▶ **What you need to do**
Because the material must match the original, reproduce every line of it exactly.

[[ Material shown, beginning ]]

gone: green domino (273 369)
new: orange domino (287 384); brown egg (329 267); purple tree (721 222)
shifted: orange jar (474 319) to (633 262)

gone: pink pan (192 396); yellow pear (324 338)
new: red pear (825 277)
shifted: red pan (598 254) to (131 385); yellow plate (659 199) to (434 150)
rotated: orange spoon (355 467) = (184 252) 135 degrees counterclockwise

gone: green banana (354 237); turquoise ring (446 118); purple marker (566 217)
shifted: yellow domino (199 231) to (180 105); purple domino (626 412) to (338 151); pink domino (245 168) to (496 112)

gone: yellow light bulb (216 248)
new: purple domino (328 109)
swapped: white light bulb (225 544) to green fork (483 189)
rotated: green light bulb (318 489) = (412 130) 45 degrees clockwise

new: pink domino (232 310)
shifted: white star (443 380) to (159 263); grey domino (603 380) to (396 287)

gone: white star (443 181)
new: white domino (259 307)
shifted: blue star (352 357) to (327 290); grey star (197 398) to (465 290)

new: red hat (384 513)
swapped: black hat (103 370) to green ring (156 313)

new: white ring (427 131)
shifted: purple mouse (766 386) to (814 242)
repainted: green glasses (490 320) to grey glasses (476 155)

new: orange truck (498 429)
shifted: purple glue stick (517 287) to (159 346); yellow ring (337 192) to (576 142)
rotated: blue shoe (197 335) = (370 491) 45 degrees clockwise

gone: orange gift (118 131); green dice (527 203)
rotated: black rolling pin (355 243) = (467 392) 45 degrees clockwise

[[ Material shown, end ]]

▶ **Output of the task**
gone: green domino (273 369)
new: orange domino (287 384); brown egg (329 267); purple tree (721 222)
shifted: orange jar (474 319) to (633 262)

gone: pink pan (192 396); yellow pear (324 338)
new: red pear (825 277)
shifted: red pan (598 254) to (131 385); yellow plate (659 199) to (434 150)
rotated: orange spoon (355 467) = (184 252) 135 degrees counterclockwise

gone: green banana (354 237); turquoise ring (446 118); purple marker (566 217)
shifted: yellow domino (199 231) to (180 105); purple domino (626 412) to (338 151); pink domino (245 168) to (496 112)

gone: yellow light bulb (216 248)
new: purple domino (328 109)
swapped: white light bulb (225 544) to green fork (483 189)
rotated: green light bulb (318 489) = (412 130) 45 degrees clockwise

new: pink domino (232 310)
shifted: white star (443 380) to (159 263); grey domino (603 380) to (396 287)

gone: white star (443 181)
new: white domino (259 307)
shifted: blue star (352 357) to (327 290); grey star (197 398) to (465 290)

new: red hat (384 513)
swapped: black hat (103 370) to green ring (156 313)

new: white ring (427 131)
shifted: purple mouse (766 386) to (814 242)
repainted: green glasses (490 320) to grey glasses (476 155)

new: orange truck (498 429)
shifted: purple glue stick (517 287) to (159 346); yellow ring (337 192) to (576 142)
rotated: blue shoe (197 335) = (370 491) 45 degrees clockwise

gone: orange gift (118 131); green dice (527 203)
rotated: black rolling pin (355 243) = (467 392) 45 degrees clockwise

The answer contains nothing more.